Data items
++++++++
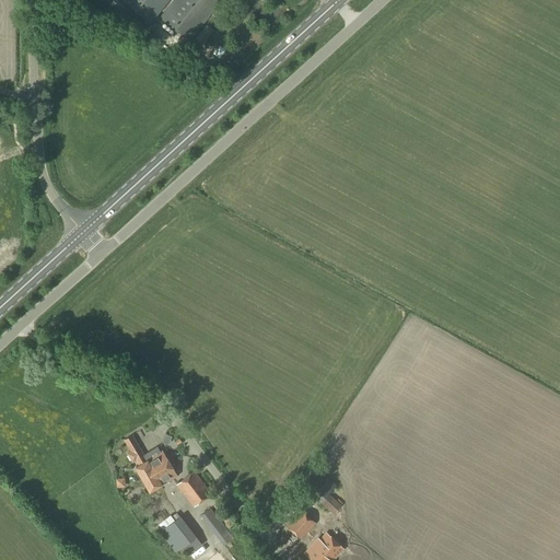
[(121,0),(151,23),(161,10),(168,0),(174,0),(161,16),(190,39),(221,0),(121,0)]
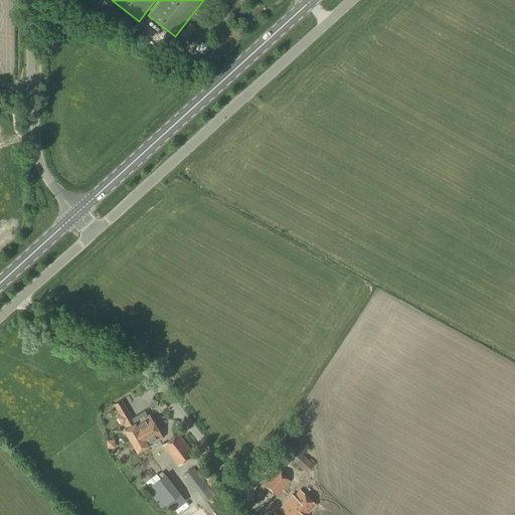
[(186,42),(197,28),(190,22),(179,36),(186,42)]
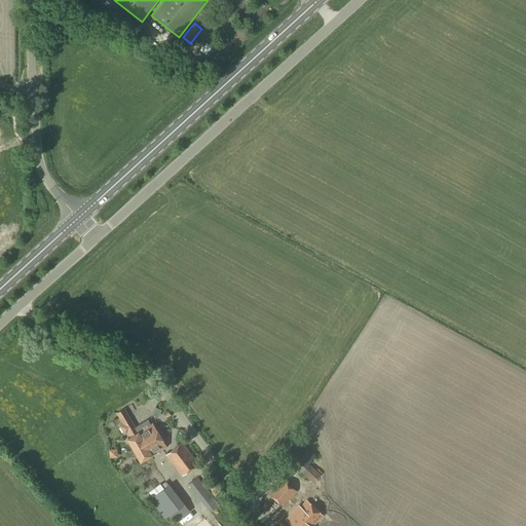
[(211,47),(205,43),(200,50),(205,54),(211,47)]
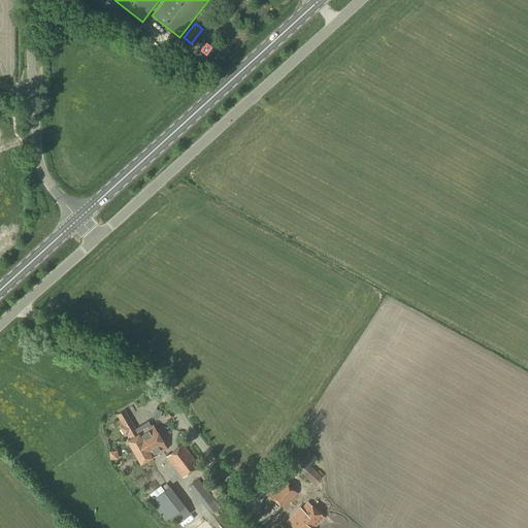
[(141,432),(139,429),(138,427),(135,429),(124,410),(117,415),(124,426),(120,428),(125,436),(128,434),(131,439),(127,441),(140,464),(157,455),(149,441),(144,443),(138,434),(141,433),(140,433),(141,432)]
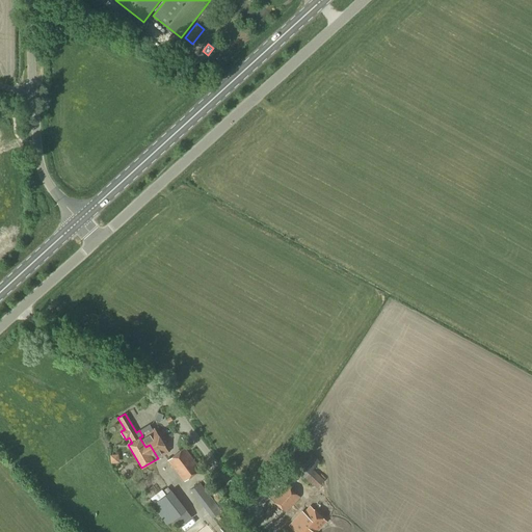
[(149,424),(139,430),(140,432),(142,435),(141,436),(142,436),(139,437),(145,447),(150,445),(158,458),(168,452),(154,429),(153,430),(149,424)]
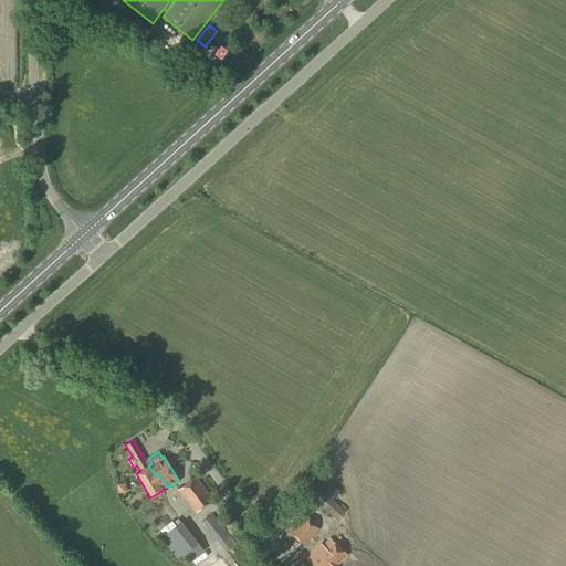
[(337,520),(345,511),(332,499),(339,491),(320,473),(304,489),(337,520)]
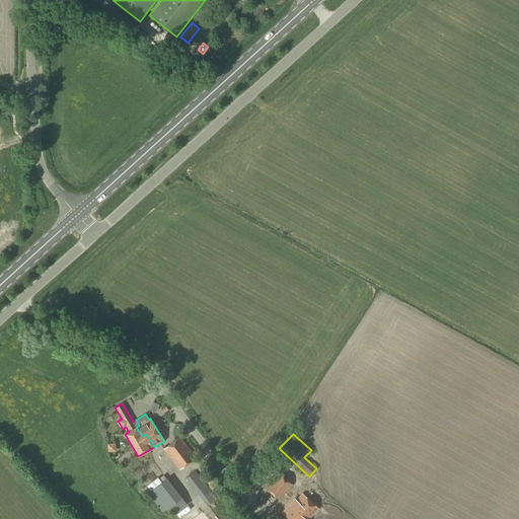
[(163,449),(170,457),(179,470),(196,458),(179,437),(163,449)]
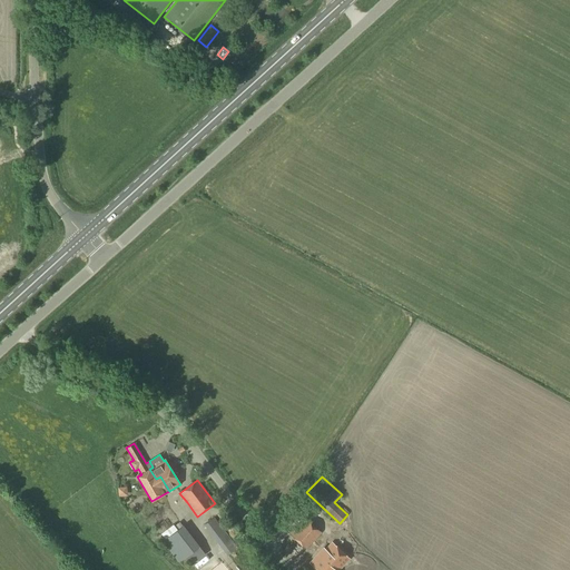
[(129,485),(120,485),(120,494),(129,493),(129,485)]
++++++++
EXERCISE
What is needed is an exact copy of all the entries above, minus the pictures.

TASK ANSWER
[(121,0),(151,23),(161,10),(168,0),(174,0),(161,16),(190,39),(221,0),(121,0)]
[(186,42),(197,28),(190,22),(179,36),(186,42)]
[(211,47),(205,43),(200,50),(205,54),(211,47)]
[(141,432),(139,429),(138,427),(135,429),(124,410),(117,415),(124,426),(120,428),(125,436),(128,434),(131,439),(127,441),(140,464),(157,455),(149,441),(144,443),(138,434),(141,433),(140,433),(141,432)]
[(149,424),(139,430),(140,432),(142,435),(141,436),(142,436),(139,437),(145,447),(150,445),(158,458),(168,452),(154,429),(153,430),(149,424)]
[(337,520),(345,511),(332,499),(339,491),(320,473),(304,489),(337,520)]
[(163,449),(170,457),(179,470),(196,458),(179,437),(163,449)]
[(129,485),(120,485),(120,494),(129,493),(129,485)]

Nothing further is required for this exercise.